(Extracted records begins)

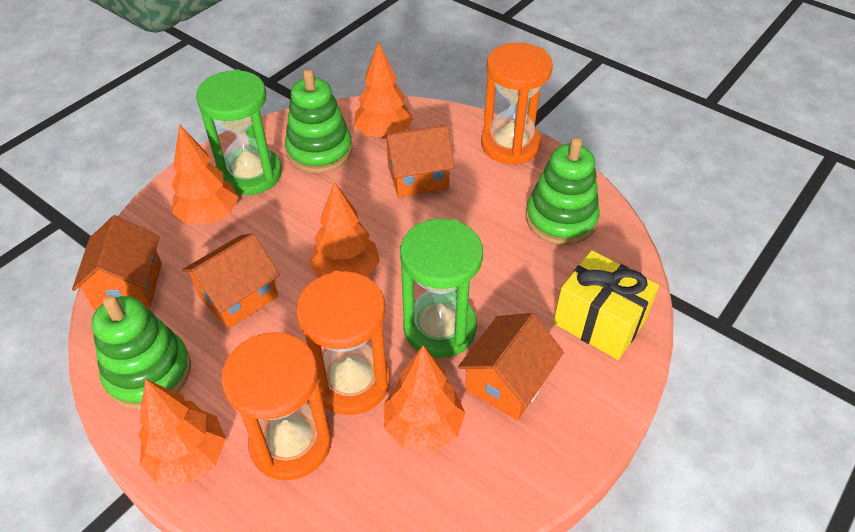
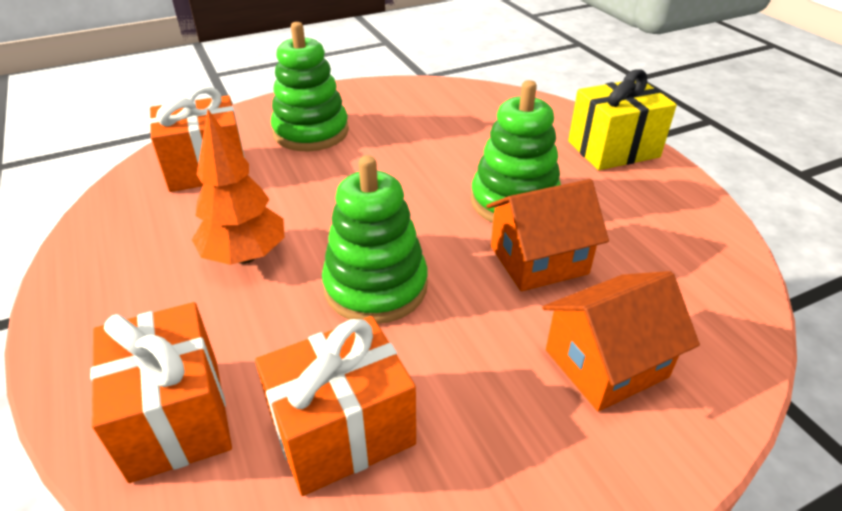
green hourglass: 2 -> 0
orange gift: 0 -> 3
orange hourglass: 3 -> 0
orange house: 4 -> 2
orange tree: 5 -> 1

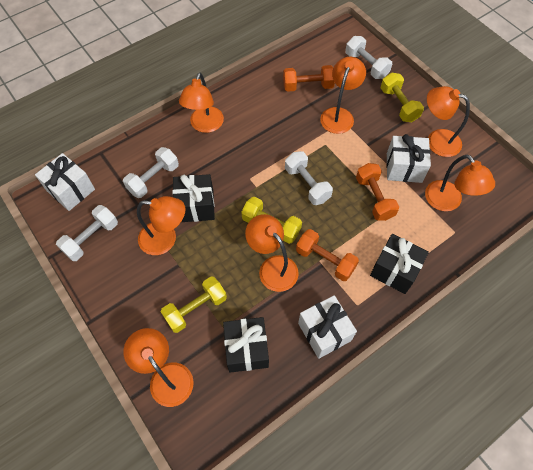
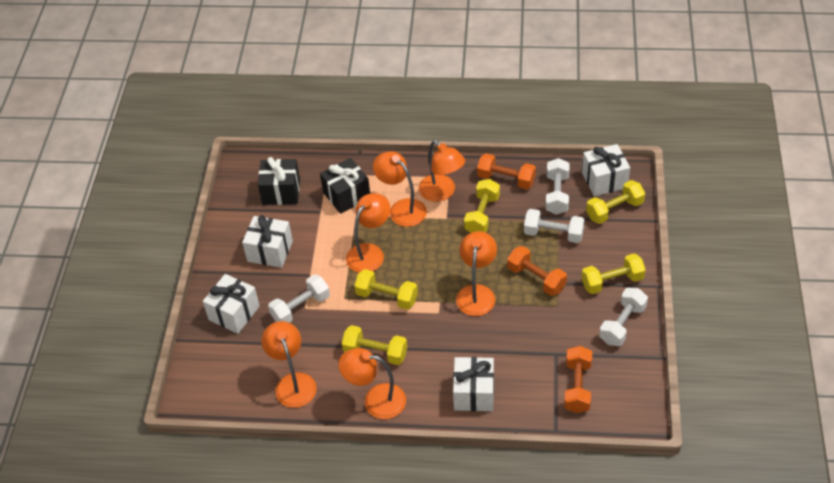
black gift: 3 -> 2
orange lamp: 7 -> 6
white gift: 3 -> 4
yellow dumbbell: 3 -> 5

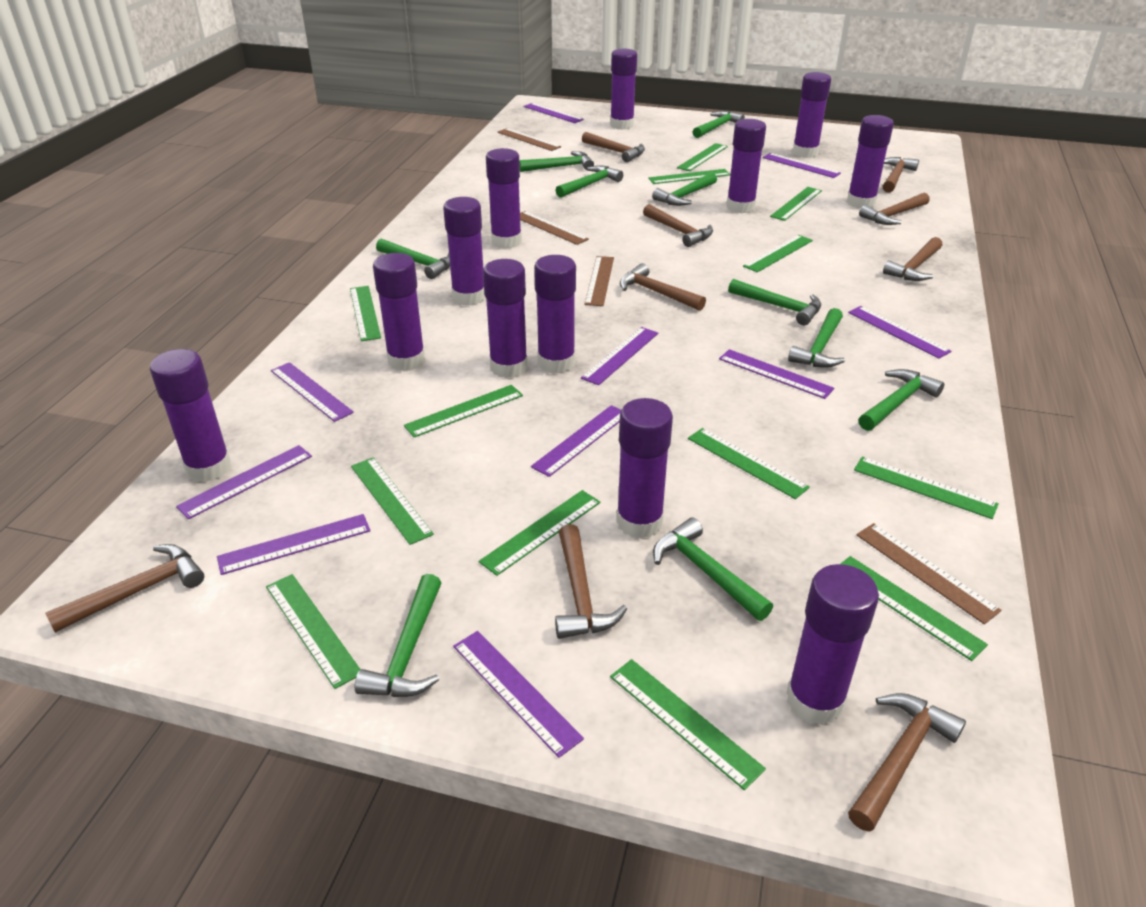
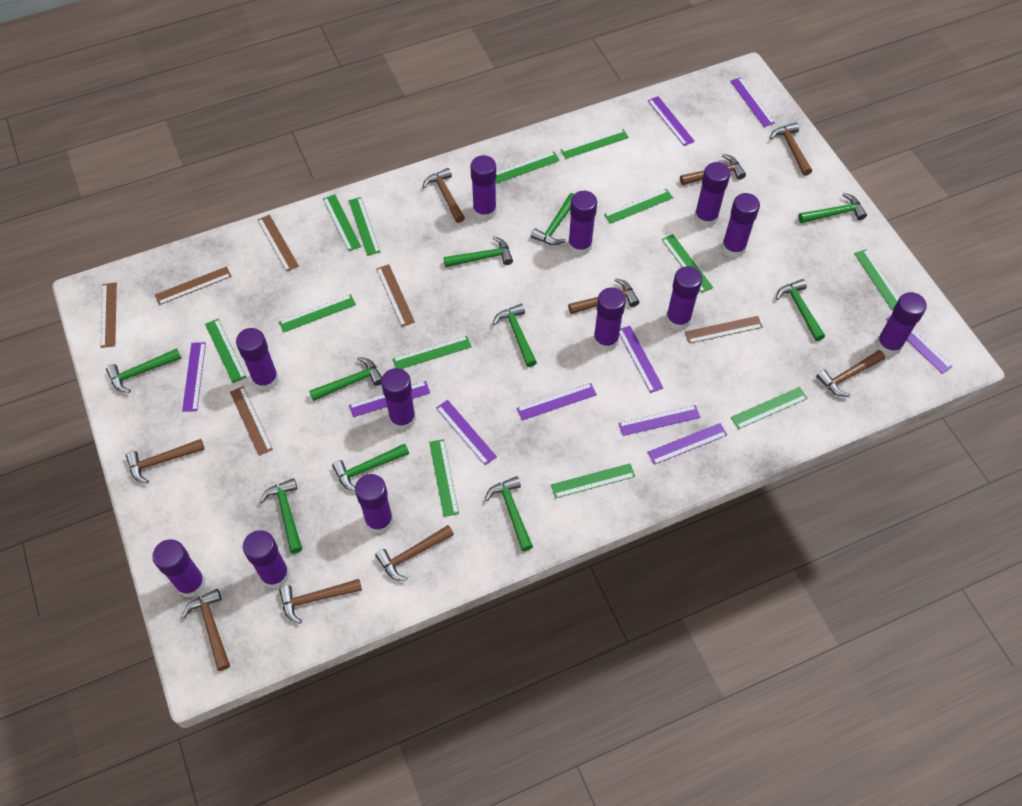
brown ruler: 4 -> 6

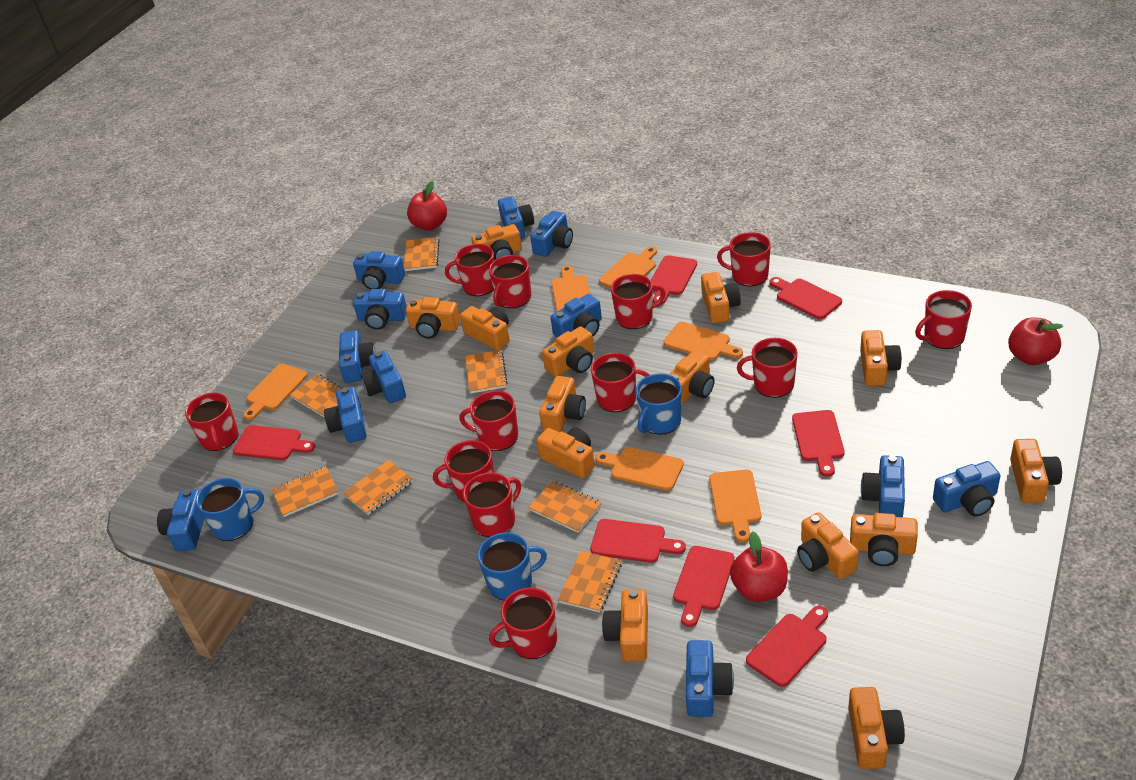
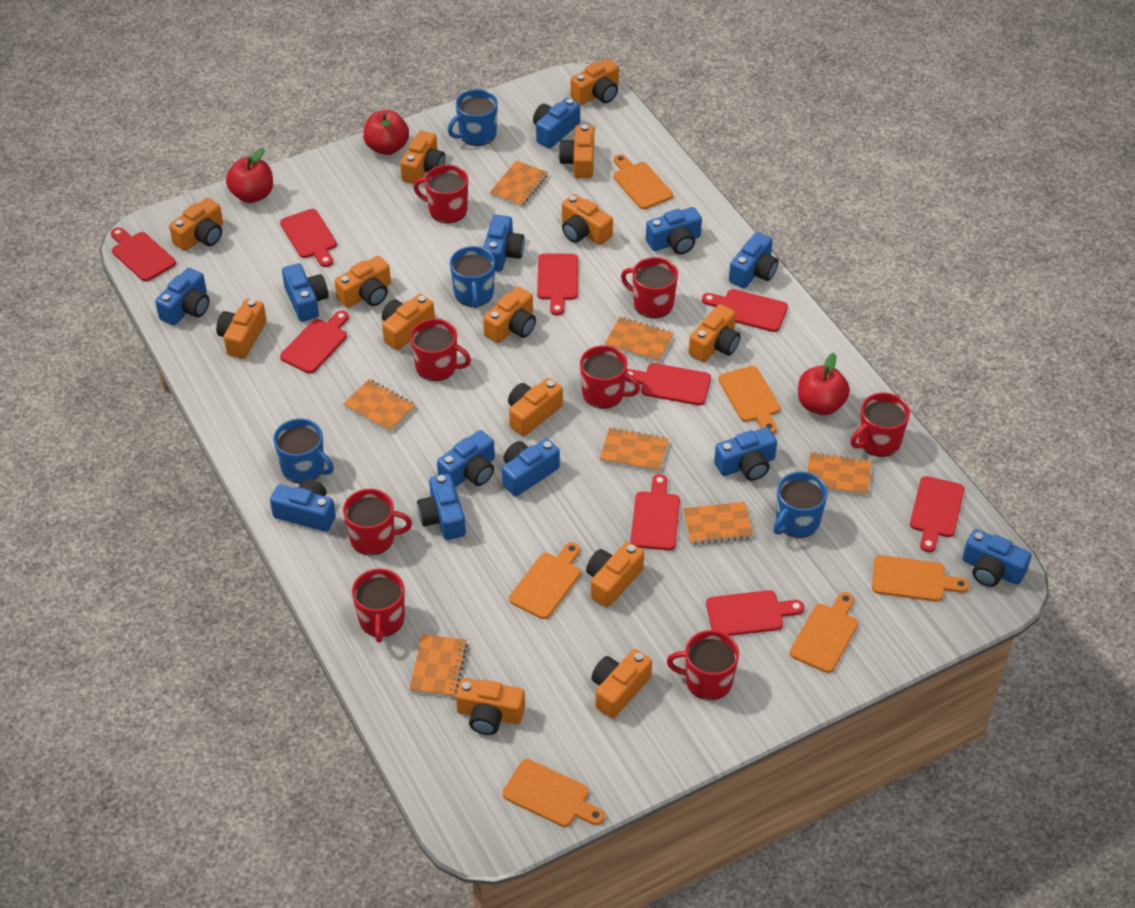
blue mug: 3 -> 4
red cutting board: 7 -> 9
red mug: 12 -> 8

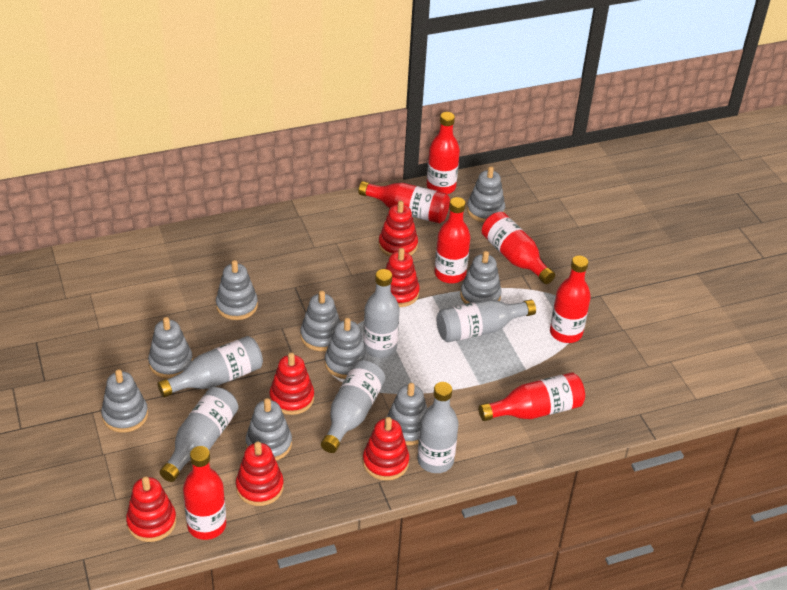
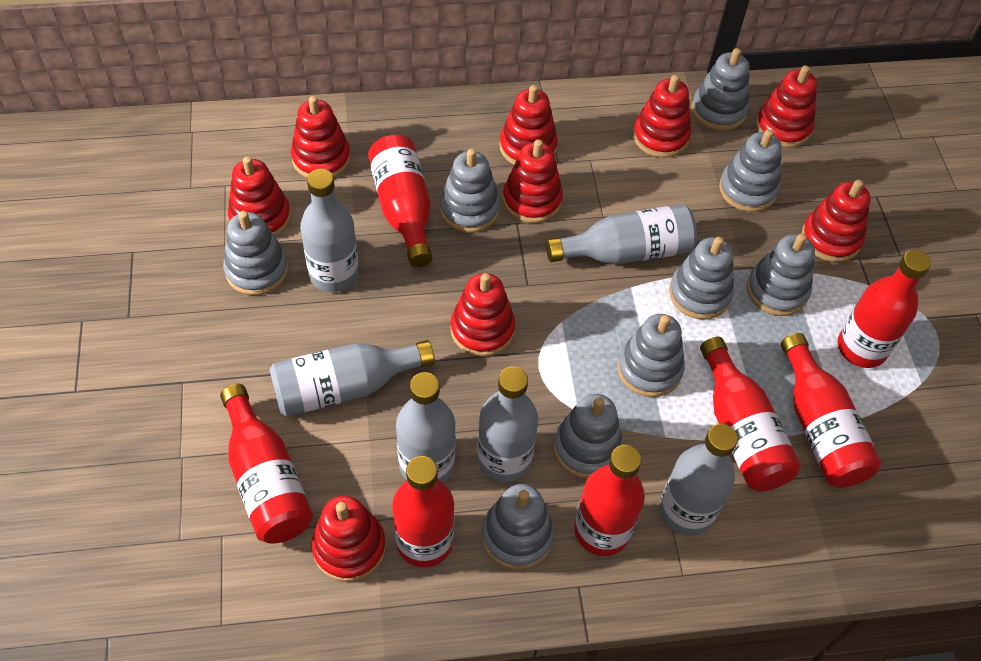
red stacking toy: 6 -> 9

(Extracted records ends)

What the task requires -
Word for word, set down the lines from the line with "orange lamp: 7 -> 6" through the last line of the entries, and nothing else; the pictures stay out.

Solution -
orange lamp: 7 -> 6
white gift: 3 -> 4
yellow dumbbell: 3 -> 5

brown ruler: 4 -> 6

blue mug: 3 -> 4
red cutting board: 7 -> 9
red mug: 12 -> 8

red stacking toy: 6 -> 9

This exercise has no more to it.